Start of COLLECTED DATA

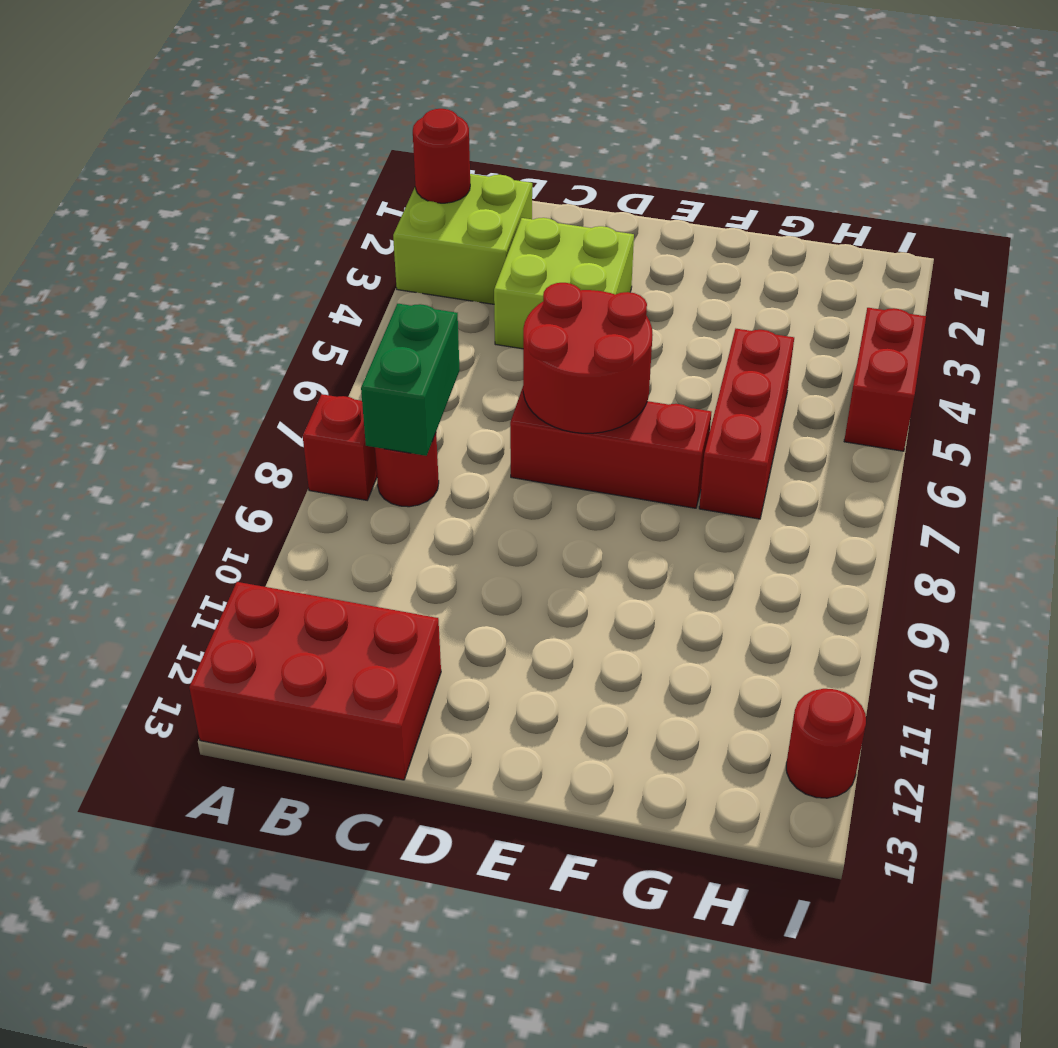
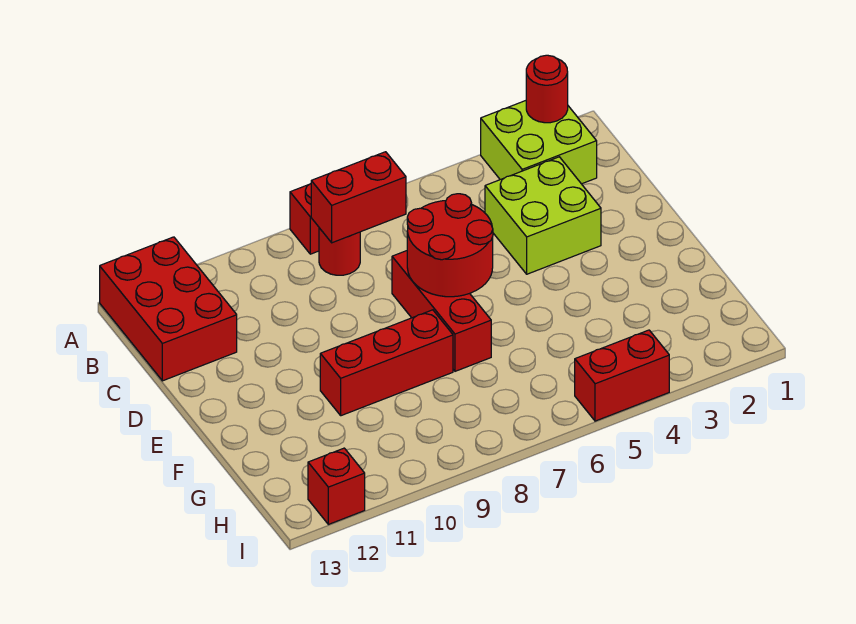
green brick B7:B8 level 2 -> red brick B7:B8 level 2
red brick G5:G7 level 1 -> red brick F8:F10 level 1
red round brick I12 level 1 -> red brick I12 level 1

End of COLLECTED DATA

**WHAT THIS TASK INVOLVES**. Once the pictures are set aside, repeat the data above exactly.

**RESPONSE**.
green brick B7:B8 level 2 -> red brick B7:B8 level 2
red brick G5:G7 level 1 -> red brick F8:F10 level 1
red round brick I12 level 1 -> red brick I12 level 1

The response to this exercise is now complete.